**Your instructions:**
Pick out each line of the records in which the word "orange" appears.

Scene difference descriptions

*-*-*

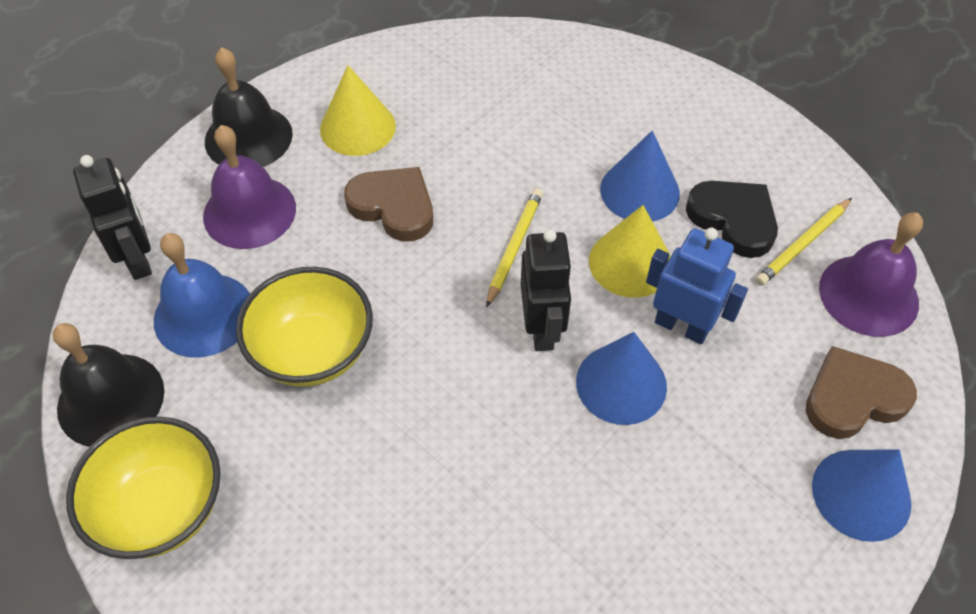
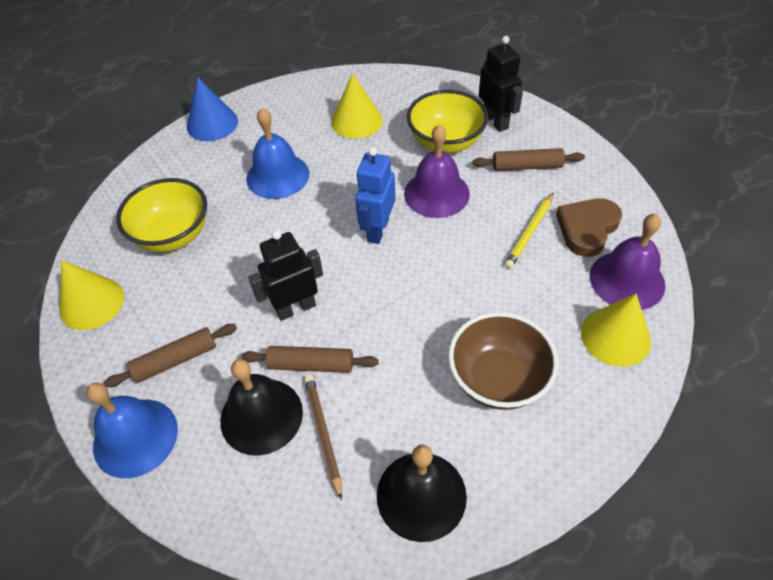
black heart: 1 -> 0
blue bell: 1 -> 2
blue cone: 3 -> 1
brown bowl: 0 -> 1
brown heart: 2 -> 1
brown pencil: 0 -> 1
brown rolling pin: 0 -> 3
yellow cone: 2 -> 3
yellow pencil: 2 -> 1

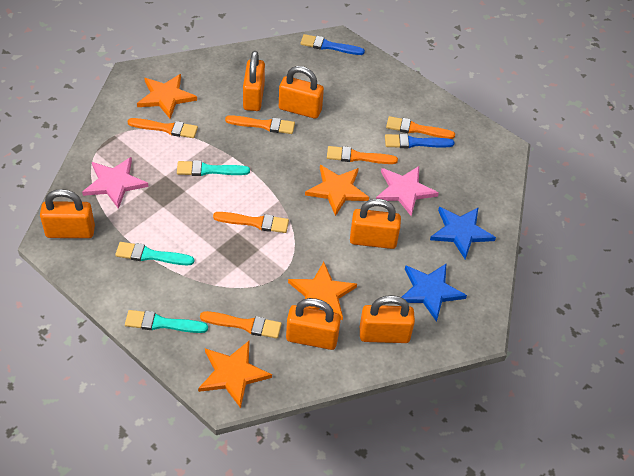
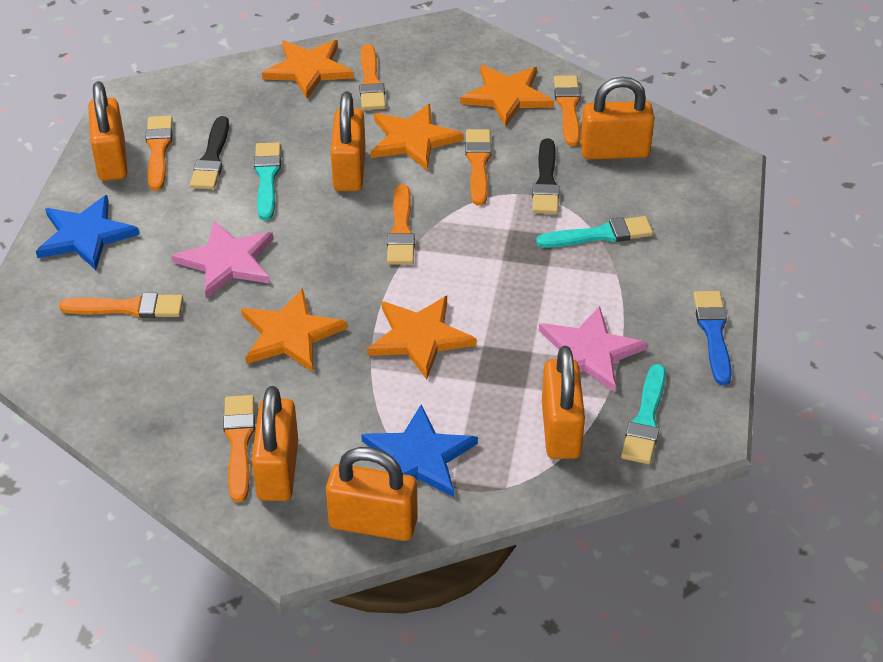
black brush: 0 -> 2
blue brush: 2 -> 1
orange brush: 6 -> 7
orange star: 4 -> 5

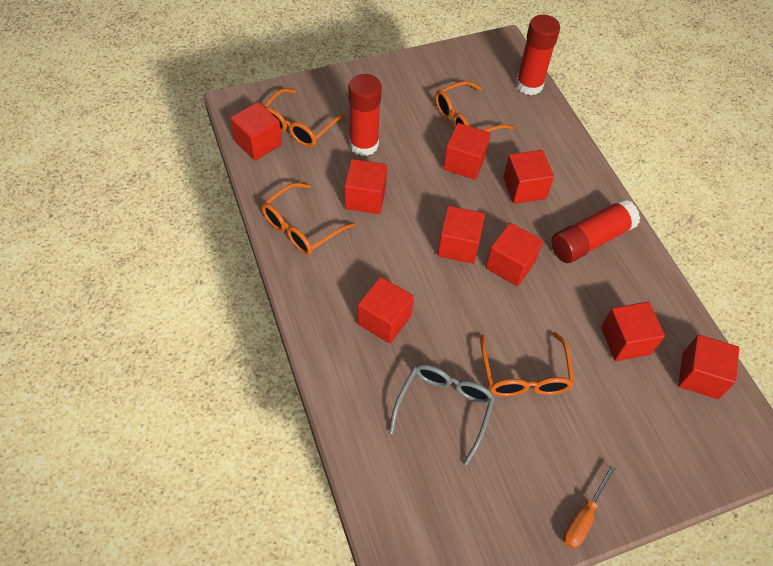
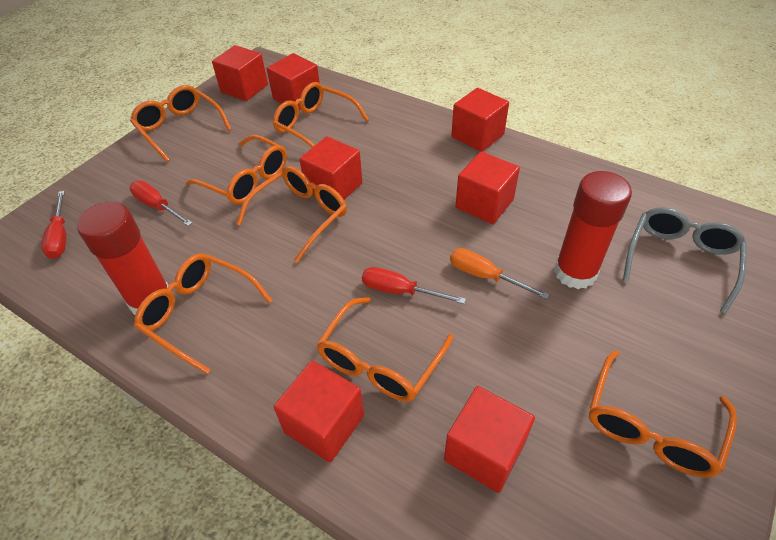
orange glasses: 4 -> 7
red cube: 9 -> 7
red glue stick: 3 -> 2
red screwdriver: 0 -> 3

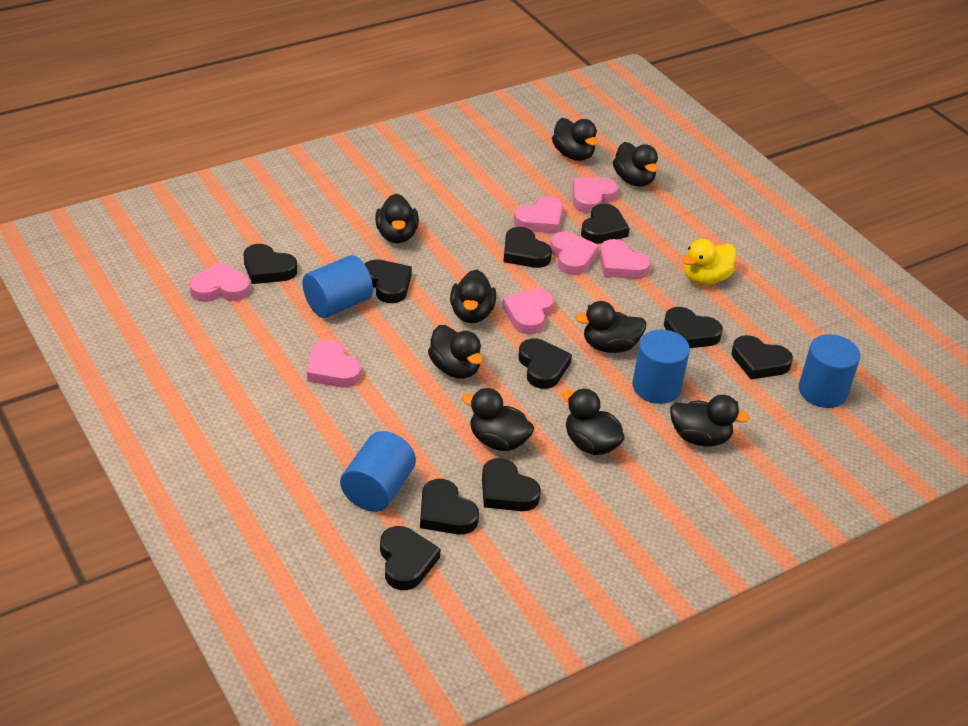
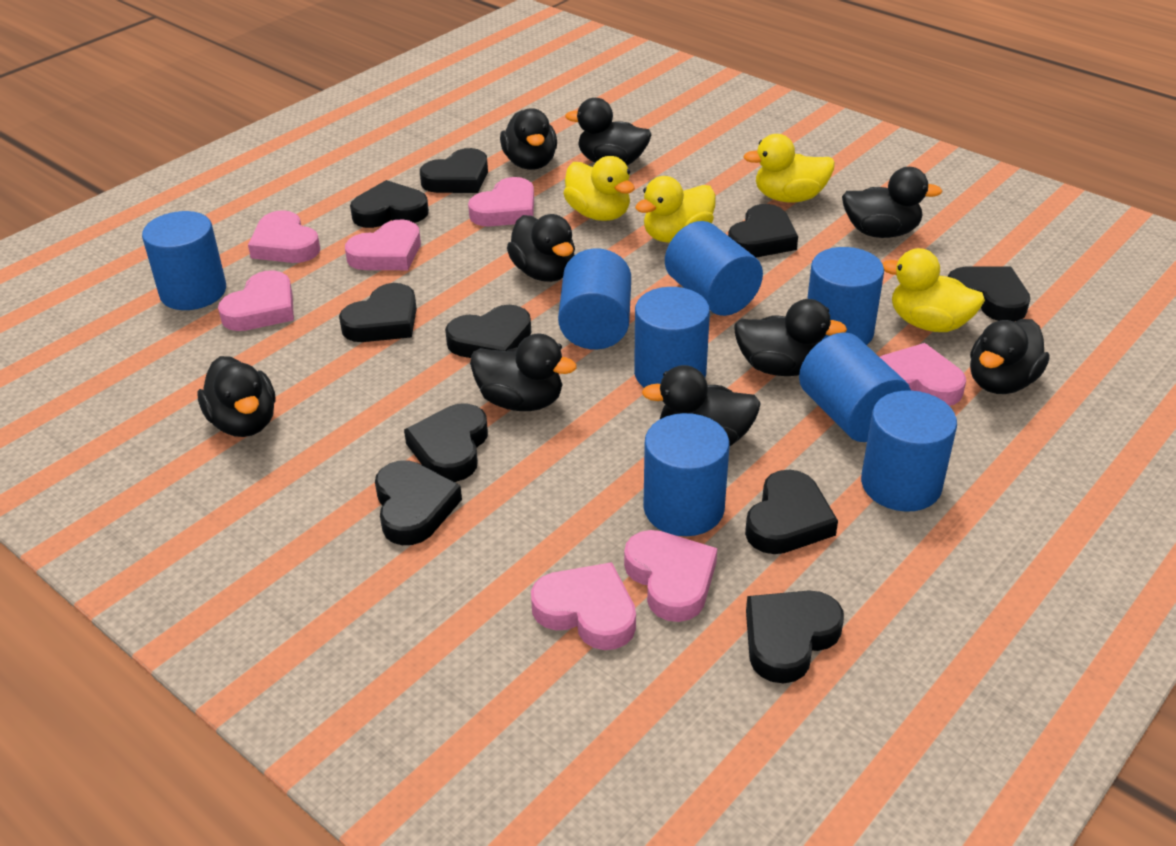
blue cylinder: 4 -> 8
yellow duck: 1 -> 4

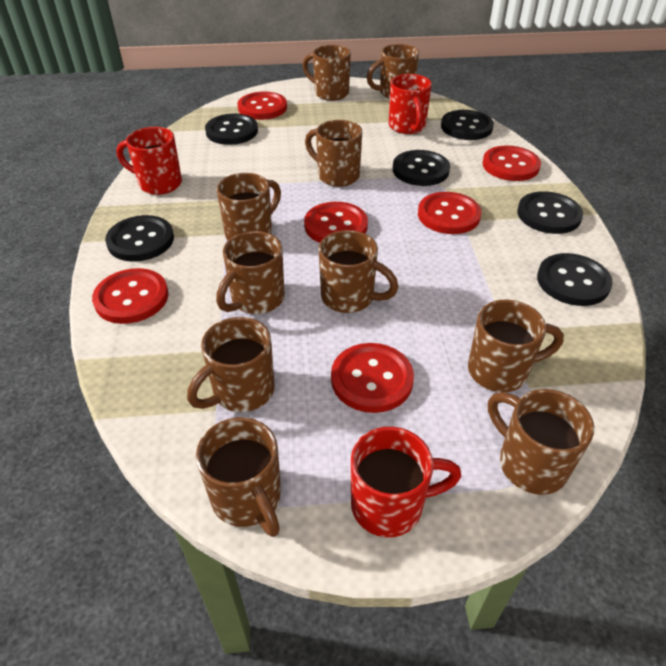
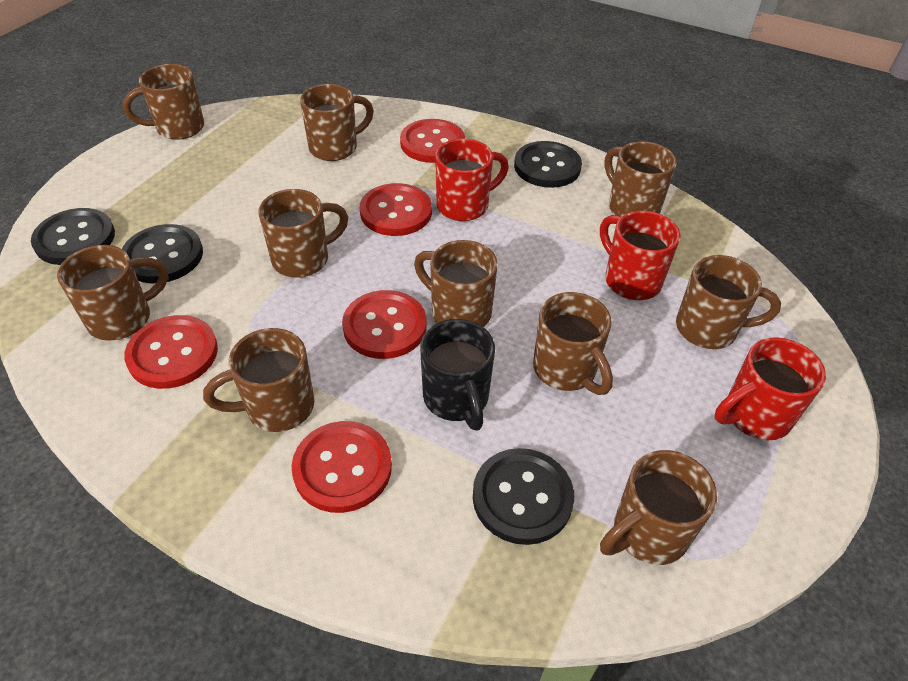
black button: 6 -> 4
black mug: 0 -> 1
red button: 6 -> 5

*-*-*

**Output below:**
orange brush: 6 -> 7
orange star: 4 -> 5
orange glasses: 4 -> 7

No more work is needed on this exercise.